# [WHAT THE TASK ASKS]
Filter the lines below, keeping each one that holds "table".

# [PROVIDED MATERIAL]
----------------------------------------

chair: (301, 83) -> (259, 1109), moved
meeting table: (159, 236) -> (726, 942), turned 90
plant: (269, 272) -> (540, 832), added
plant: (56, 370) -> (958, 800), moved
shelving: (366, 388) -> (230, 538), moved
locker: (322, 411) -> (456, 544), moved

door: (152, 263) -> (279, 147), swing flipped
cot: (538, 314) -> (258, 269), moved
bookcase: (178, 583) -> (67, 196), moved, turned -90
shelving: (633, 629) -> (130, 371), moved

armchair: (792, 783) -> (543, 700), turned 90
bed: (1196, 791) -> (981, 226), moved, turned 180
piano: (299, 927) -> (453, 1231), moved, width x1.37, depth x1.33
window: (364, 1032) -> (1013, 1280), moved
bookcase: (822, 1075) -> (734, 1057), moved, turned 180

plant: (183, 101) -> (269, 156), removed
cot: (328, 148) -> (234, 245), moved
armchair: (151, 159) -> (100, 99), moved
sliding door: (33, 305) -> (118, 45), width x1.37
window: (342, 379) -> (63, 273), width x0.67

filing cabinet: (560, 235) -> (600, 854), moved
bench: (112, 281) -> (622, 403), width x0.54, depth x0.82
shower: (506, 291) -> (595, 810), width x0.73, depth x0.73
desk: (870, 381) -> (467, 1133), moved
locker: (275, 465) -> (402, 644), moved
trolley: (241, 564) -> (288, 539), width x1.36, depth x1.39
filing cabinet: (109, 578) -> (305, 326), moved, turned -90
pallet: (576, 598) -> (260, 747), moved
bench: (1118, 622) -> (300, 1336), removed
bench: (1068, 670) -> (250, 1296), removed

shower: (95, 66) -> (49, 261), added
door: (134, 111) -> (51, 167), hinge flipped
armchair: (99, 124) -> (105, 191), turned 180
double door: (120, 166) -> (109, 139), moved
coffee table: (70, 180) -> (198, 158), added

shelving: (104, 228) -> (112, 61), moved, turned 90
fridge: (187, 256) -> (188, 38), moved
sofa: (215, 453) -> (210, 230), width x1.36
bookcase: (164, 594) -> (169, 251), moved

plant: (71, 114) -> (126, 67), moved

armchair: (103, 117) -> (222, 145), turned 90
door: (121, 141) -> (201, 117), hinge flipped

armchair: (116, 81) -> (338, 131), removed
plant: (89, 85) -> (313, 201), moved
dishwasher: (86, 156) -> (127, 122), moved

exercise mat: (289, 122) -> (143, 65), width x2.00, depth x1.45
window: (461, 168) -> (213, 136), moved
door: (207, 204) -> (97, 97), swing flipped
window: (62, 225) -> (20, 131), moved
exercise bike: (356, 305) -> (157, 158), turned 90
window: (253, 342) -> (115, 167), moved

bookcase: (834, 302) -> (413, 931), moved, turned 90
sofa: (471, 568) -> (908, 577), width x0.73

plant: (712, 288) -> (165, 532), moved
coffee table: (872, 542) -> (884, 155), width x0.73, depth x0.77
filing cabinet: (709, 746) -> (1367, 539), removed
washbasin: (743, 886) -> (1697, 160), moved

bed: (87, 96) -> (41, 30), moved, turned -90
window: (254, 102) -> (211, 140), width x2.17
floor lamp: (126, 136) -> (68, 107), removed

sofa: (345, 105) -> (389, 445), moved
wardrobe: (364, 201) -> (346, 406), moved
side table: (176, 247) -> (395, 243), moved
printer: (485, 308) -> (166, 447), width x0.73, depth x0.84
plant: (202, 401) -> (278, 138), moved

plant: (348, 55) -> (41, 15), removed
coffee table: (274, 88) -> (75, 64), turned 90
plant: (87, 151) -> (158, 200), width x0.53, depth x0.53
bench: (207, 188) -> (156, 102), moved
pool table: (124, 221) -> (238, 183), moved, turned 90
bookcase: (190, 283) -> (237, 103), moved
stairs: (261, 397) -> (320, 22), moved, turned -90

----------------------------------------

# [ANSWER FOR THIS EXERCISE]
meeting table: (159, 236) -> (726, 942), turned 90
coffee table: (70, 180) -> (198, 158), added
coffee table: (872, 542) -> (884, 155), width x0.73, depth x0.77
side table: (176, 247) -> (395, 243), moved
coffee table: (274, 88) -> (75, 64), turned 90
pool table: (124, 221) -> (238, 183), moved, turned 90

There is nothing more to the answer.